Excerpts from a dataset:
◆ ◆ ◆

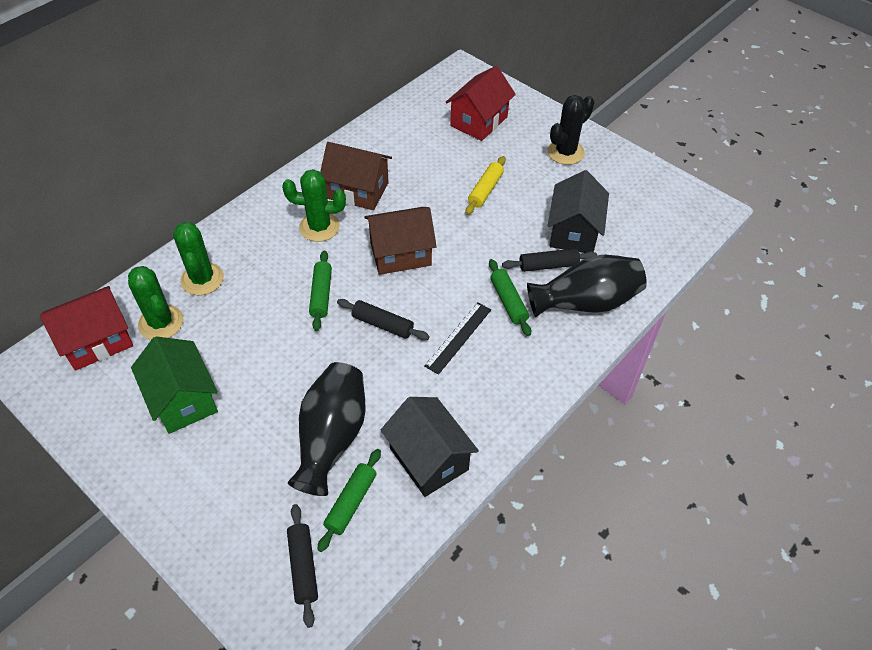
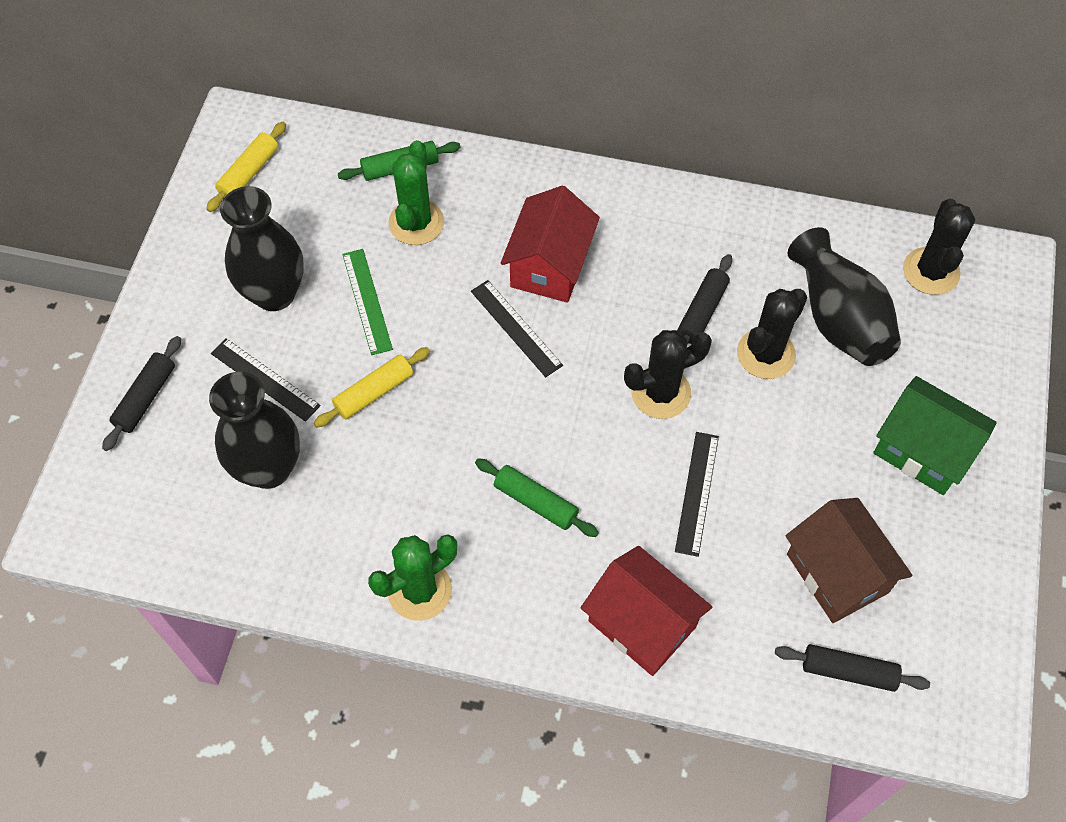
black cactus: 1 -> 3
black house: 2 -> 0
black ruler: 1 -> 3
black vase: 2 -> 3
brown house: 2 -> 1
green cactus: 3 -> 2
green rolling pin: 3 -> 2
green ruler: 0 -> 1
yellow rolling pin: 1 -> 2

◆ ◆ ◆

## [What to do]
Copy from the line with "green cactus: 3 -> 2" to the final line of the records, inclusive, and add nothing else.

## [Answer below]
green cactus: 3 -> 2
green rolling pin: 3 -> 2
green ruler: 0 -> 1
yellow rolling pin: 1 -> 2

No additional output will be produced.